## Supplied material
┄┄┄┄┄┄┄┄┄┄

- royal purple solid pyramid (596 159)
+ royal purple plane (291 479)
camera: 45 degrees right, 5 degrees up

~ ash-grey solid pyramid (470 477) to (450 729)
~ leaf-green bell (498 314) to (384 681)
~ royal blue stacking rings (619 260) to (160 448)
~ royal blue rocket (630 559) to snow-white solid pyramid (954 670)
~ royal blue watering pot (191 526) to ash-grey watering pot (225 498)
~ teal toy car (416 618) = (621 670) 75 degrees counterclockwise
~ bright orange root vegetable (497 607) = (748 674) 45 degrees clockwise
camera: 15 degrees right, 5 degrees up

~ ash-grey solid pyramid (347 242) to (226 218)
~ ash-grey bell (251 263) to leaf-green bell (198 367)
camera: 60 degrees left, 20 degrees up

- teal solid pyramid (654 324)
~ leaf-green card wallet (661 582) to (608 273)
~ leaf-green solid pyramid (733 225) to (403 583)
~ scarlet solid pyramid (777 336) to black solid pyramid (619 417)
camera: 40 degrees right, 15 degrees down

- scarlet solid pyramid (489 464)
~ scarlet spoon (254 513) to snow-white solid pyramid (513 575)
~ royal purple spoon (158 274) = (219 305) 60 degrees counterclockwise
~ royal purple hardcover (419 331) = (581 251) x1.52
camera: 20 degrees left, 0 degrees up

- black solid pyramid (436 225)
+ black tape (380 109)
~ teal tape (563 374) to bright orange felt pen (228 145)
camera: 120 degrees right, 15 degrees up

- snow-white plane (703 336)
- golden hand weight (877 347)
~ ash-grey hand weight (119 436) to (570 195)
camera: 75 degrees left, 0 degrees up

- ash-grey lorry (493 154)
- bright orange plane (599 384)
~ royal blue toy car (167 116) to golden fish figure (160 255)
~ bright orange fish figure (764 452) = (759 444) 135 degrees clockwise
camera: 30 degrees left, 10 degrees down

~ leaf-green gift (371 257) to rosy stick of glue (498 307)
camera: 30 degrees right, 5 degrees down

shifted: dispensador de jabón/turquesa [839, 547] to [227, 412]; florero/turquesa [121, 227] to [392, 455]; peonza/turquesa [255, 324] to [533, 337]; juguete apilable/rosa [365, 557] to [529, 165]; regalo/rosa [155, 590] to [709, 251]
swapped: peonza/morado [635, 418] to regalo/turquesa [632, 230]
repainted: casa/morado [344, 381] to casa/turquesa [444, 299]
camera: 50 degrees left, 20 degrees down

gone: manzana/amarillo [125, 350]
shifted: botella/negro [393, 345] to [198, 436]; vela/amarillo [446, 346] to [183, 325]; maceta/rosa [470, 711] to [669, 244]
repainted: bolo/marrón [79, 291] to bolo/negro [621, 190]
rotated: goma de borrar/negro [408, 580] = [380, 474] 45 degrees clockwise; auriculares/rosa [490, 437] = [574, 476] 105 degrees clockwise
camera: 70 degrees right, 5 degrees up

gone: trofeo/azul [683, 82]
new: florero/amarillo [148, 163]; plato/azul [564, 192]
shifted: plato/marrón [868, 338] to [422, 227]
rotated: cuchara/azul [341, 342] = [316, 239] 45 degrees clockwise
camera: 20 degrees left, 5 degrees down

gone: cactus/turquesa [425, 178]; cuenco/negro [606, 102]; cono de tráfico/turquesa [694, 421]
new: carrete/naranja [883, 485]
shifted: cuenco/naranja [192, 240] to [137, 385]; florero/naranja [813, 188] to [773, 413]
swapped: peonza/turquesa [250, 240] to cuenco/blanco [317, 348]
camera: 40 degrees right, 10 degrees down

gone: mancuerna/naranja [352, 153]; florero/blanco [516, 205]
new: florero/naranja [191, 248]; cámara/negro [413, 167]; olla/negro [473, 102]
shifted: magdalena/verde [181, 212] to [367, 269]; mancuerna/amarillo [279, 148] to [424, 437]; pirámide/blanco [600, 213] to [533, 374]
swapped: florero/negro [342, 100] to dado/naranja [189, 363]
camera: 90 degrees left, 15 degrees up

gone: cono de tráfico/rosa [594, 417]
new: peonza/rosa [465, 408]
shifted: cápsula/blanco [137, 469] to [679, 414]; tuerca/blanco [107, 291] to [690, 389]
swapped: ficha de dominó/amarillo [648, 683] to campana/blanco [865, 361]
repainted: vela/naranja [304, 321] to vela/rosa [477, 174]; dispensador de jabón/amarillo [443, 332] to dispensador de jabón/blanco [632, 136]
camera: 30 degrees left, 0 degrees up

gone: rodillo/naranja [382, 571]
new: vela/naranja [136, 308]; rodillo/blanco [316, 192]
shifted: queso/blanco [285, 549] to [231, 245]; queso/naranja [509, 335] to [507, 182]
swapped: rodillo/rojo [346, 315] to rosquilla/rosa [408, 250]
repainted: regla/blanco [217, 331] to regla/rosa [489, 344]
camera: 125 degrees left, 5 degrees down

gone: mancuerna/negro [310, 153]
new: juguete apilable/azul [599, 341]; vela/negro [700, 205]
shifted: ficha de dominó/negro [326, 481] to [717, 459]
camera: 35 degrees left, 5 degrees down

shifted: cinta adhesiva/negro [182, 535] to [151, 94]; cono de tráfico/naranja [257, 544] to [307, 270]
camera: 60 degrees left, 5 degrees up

┄┄┄┄┄┄┄┄┄┄

## Directions
Produce an exact copy of every entry above.

## Result of this exercise
- royal purple solid pyramid (596 159)
+ royal purple plane (291 479)
camera: 45 degrees right, 5 degrees up

~ ash-grey solid pyramid (470 477) to (450 729)
~ leaf-green bell (498 314) to (384 681)
~ royal blue stacking rings (619 260) to (160 448)
~ royal blue rocket (630 559) to snow-white solid pyramid (954 670)
~ royal blue watering pot (191 526) to ash-grey watering pot (225 498)
~ teal toy car (416 618) = (621 670) 75 degrees counterclockwise
~ bright orange root vegetable (497 607) = (748 674) 45 degrees clockwise
camera: 15 degrees right, 5 degrees up

~ ash-grey solid pyramid (347 242) to (226 218)
~ ash-grey bell (251 263) to leaf-green bell (198 367)
camera: 60 degrees left, 20 degrees up

- teal solid pyramid (654 324)
~ leaf-green card wallet (661 582) to (608 273)
~ leaf-green solid pyramid (733 225) to (403 583)
~ scarlet solid pyramid (777 336) to black solid pyramid (619 417)
camera: 40 degrees right, 15 degrees down

- scarlet solid pyramid (489 464)
~ scarlet spoon (254 513) to snow-white solid pyramid (513 575)
~ royal purple spoon (158 274) = (219 305) 60 degrees counterclockwise
~ royal purple hardcover (419 331) = (581 251) x1.52
camera: 20 degrees left, 0 degrees up

- black solid pyramid (436 225)
+ black tape (380 109)
~ teal tape (563 374) to bright orange felt pen (228 145)
camera: 120 degrees right, 15 degrees up

- snow-white plane (703 336)
- golden hand weight (877 347)
~ ash-grey hand weight (119 436) to (570 195)
camera: 75 degrees left, 0 degrees up

- ash-grey lorry (493 154)
- bright orange plane (599 384)
~ royal blue toy car (167 116) to golden fish figure (160 255)
~ bright orange fish figure (764 452) = (759 444) 135 degrees clockwise
camera: 30 degrees left, 10 degrees down

~ leaf-green gift (371 257) to rosy stick of glue (498 307)
camera: 30 degrees right, 5 degrees down

shifted: dispensador de jabón/turquesa [839, 547] to [227, 412]; florero/turquesa [121, 227] to [392, 455]; peonza/turquesa [255, 324] to [533, 337]; juguete apilable/rosa [365, 557] to [529, 165]; regalo/rosa [155, 590] to [709, 251]
swapped: peonza/morado [635, 418] to regalo/turquesa [632, 230]
repainted: casa/morado [344, 381] to casa/turquesa [444, 299]
camera: 50 degrees left, 20 degrees down

gone: manzana/amarillo [125, 350]
shifted: botella/negro [393, 345] to [198, 436]; vela/amarillo [446, 346] to [183, 325]; maceta/rosa [470, 711] to [669, 244]
repainted: bolo/marrón [79, 291] to bolo/negro [621, 190]
rotated: goma de borrar/negro [408, 580] = [380, 474] 45 degrees clockwise; auriculares/rosa [490, 437] = [574, 476] 105 degrees clockwise
camera: 70 degrees right, 5 degrees up

gone: trofeo/azul [683, 82]
new: florero/amarillo [148, 163]; plato/azul [564, 192]
shifted: plato/marrón [868, 338] to [422, 227]
rotated: cuchara/azul [341, 342] = [316, 239] 45 degrees clockwise
camera: 20 degrees left, 5 degrees down

gone: cactus/turquesa [425, 178]; cuenco/negro [606, 102]; cono de tráfico/turquesa [694, 421]
new: carrete/naranja [883, 485]
shifted: cuenco/naranja [192, 240] to [137, 385]; florero/naranja [813, 188] to [773, 413]
swapped: peonza/turquesa [250, 240] to cuenco/blanco [317, 348]
camera: 40 degrees right, 10 degrees down

gone: mancuerna/naranja [352, 153]; florero/blanco [516, 205]
new: florero/naranja [191, 248]; cámara/negro [413, 167]; olla/negro [473, 102]
shifted: magdalena/verde [181, 212] to [367, 269]; mancuerna/amarillo [279, 148] to [424, 437]; pirámide/blanco [600, 213] to [533, 374]
swapped: florero/negro [342, 100] to dado/naranja [189, 363]
camera: 90 degrees left, 15 degrees up

gone: cono de tráfico/rosa [594, 417]
new: peonza/rosa [465, 408]
shifted: cápsula/blanco [137, 469] to [679, 414]; tuerca/blanco [107, 291] to [690, 389]
swapped: ficha de dominó/amarillo [648, 683] to campana/blanco [865, 361]
repainted: vela/naranja [304, 321] to vela/rosa [477, 174]; dispensador de jabón/amarillo [443, 332] to dispensador de jabón/blanco [632, 136]
camera: 30 degrees left, 0 degrees up

gone: rodillo/naranja [382, 571]
new: vela/naranja [136, 308]; rodillo/blanco [316, 192]
shifted: queso/blanco [285, 549] to [231, 245]; queso/naranja [509, 335] to [507, 182]
swapped: rodillo/rojo [346, 315] to rosquilla/rosa [408, 250]
repainted: regla/blanco [217, 331] to regla/rosa [489, 344]
camera: 125 degrees left, 5 degrees down

gone: mancuerna/negro [310, 153]
new: juguete apilable/azul [599, 341]; vela/negro [700, 205]
shifted: ficha de dominó/negro [326, 481] to [717, 459]
camera: 35 degrees left, 5 degrees down

shifted: cinta adhesiva/negro [182, 535] to [151, 94]; cono de tráfico/naranja [257, 544] to [307, 270]
camera: 60 degrees left, 5 degrees up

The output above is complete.